[Opening DATA section]

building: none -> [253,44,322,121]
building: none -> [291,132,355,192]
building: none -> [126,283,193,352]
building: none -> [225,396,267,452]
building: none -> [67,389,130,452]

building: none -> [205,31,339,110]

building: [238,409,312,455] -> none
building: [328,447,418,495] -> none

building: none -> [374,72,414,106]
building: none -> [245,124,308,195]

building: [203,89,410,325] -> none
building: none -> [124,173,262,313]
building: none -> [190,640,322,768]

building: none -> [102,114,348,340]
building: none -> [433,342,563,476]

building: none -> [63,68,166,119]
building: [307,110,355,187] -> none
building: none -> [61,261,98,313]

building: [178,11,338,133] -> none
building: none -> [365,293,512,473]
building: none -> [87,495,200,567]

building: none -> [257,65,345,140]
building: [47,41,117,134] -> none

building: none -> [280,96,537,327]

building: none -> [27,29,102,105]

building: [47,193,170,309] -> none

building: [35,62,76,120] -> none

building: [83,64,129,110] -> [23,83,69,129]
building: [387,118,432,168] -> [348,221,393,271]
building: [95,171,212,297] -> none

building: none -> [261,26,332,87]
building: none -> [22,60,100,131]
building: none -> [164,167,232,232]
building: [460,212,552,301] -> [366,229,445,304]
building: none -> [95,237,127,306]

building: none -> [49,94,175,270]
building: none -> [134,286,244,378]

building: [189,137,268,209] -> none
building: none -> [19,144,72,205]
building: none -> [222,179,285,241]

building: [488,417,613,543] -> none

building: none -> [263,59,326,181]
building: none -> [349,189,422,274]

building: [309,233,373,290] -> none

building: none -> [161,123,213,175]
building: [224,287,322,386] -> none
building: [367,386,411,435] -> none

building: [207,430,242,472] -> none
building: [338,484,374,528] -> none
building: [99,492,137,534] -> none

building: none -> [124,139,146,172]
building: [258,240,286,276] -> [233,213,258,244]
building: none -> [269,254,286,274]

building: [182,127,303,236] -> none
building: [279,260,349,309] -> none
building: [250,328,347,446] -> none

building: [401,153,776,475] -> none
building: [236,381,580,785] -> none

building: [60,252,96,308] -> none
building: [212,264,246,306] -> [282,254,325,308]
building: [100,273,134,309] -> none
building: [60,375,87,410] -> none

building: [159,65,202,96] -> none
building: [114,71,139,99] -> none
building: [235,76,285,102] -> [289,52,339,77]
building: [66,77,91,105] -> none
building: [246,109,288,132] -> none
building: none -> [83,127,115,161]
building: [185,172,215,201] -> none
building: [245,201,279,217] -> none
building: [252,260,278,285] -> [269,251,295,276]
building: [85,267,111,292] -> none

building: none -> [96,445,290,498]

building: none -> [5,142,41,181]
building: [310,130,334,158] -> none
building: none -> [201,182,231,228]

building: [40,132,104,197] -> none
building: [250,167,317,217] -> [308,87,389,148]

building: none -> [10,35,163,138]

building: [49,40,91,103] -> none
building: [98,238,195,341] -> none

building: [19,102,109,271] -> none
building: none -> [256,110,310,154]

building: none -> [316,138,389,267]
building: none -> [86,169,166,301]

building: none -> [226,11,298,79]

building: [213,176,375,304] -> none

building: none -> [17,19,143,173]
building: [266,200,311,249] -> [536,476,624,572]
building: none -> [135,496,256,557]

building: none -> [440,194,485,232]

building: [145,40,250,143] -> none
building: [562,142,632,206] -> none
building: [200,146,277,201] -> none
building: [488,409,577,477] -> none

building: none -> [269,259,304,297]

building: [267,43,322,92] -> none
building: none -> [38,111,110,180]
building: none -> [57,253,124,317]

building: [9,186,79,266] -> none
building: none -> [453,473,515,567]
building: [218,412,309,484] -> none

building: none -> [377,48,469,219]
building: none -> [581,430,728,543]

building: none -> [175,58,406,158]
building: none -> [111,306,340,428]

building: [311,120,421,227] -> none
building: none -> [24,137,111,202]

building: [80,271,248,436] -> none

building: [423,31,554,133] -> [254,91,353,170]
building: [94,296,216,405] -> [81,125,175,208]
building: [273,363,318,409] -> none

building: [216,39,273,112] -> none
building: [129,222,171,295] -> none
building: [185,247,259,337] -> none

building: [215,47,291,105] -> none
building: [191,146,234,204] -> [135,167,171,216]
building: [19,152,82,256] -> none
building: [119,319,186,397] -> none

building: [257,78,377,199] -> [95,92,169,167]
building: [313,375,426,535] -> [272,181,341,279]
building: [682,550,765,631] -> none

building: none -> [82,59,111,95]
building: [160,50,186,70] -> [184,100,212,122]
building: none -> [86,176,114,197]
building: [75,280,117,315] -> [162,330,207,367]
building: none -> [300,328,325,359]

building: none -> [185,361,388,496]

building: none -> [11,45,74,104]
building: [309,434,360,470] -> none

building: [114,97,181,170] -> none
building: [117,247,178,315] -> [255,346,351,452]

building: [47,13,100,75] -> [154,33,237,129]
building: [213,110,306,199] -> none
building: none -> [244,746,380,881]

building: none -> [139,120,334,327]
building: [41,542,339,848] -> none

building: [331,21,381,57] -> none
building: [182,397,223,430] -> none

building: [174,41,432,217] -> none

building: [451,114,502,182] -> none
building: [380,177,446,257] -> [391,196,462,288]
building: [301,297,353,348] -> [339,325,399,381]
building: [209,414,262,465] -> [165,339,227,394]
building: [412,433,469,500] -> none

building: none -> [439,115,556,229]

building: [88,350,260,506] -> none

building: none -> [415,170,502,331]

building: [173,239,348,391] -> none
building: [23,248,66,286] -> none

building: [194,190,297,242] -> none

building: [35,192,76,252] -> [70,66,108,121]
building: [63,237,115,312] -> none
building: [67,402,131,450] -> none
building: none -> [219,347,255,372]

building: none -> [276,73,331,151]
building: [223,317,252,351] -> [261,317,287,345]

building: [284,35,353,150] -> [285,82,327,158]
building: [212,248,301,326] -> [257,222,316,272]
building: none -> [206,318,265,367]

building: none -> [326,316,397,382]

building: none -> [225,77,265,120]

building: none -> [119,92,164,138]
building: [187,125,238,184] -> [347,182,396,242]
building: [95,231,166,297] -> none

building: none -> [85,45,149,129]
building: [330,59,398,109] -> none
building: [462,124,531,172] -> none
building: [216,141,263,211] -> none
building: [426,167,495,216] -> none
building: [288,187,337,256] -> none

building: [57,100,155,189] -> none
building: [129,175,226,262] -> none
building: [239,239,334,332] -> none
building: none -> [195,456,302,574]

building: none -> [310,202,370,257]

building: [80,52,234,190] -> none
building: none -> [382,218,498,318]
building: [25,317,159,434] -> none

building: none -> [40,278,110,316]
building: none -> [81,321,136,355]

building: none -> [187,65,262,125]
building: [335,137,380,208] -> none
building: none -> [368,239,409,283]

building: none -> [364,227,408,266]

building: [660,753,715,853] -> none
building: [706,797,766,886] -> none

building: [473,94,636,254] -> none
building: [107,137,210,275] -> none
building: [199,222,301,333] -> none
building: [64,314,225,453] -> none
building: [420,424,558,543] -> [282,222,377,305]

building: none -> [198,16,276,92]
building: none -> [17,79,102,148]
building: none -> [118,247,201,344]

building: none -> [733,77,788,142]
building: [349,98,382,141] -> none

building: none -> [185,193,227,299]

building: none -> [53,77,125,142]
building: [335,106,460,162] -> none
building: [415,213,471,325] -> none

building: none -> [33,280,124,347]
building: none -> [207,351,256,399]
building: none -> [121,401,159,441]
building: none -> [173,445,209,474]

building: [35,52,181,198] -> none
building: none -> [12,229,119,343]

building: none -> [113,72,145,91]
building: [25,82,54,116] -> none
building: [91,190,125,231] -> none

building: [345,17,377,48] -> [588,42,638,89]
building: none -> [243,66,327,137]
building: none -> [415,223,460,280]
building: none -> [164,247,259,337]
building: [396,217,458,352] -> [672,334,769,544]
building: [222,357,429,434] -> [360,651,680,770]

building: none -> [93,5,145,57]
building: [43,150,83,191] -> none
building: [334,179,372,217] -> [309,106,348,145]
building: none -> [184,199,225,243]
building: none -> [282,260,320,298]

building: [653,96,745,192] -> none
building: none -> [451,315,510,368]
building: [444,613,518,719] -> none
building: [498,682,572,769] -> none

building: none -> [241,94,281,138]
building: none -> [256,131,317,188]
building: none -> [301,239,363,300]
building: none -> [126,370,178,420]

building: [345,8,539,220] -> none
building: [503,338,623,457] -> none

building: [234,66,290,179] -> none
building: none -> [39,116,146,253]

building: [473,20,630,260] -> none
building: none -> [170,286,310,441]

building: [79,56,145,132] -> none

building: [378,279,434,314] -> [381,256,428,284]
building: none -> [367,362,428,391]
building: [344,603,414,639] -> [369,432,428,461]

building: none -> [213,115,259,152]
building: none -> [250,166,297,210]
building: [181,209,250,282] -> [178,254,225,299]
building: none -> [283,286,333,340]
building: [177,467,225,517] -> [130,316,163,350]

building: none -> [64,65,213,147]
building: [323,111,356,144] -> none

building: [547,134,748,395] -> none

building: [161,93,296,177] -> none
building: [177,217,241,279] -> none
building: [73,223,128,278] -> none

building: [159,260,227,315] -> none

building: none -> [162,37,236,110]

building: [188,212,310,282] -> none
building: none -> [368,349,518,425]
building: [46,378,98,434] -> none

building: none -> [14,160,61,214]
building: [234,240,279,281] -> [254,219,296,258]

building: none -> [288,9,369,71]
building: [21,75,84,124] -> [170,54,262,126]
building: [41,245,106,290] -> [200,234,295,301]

[Closing DATA section]

WHAT IS EXPECTED
Exactly the lines from the one holding "building: none -> [368,349,518,425]" through the end of the records above are to be returned, and nothing else.

ANSWER BOX
building: none -> [368,349,518,425]
building: [46,378,98,434] -> none

building: none -> [14,160,61,214]
building: [234,240,279,281] -> [254,219,296,258]

building: none -> [288,9,369,71]
building: [21,75,84,124] -> [170,54,262,126]
building: [41,245,106,290] -> [200,234,295,301]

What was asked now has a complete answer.